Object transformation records
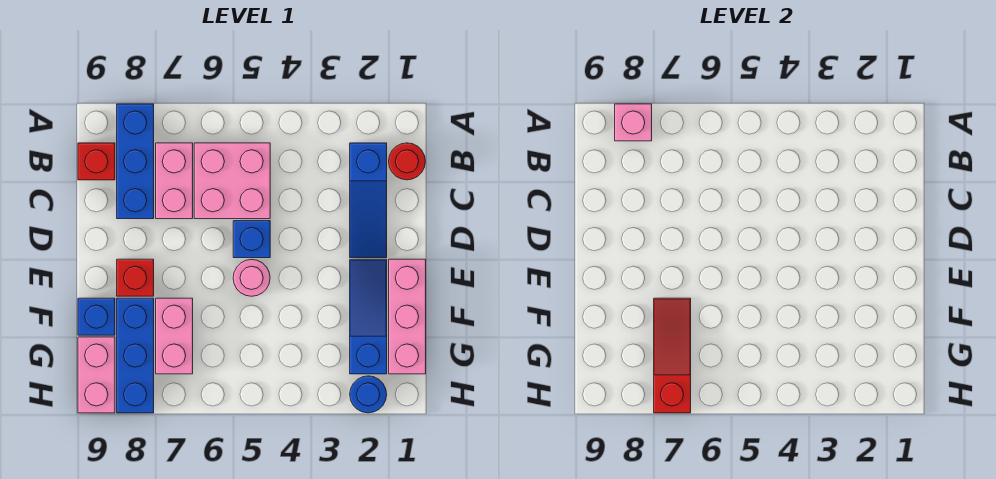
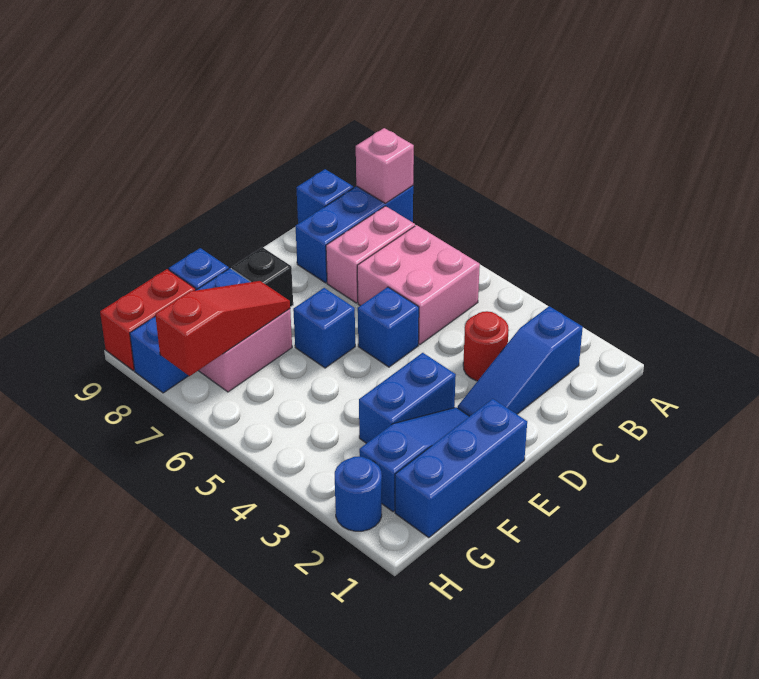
red round brick B1 level 1 -> red round brick C3 level 1
red brick B9 level 1 -> blue brick B9 level 1
pink brick E1:G1 level 1 -> blue brick E1:G1 level 1
none -> blue brick E3:F3 level 1
pink round brick E5 level 1 -> none
none -> blue brick E6 level 1
red brick E8 level 1 -> black brick E8 level 1
pink brick G9:H9 level 1 -> red brick G9:H9 level 1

◆ **Work required**: The answer must be one number, the count of lines above that hold the word "blue".

◆ **Task output**: 4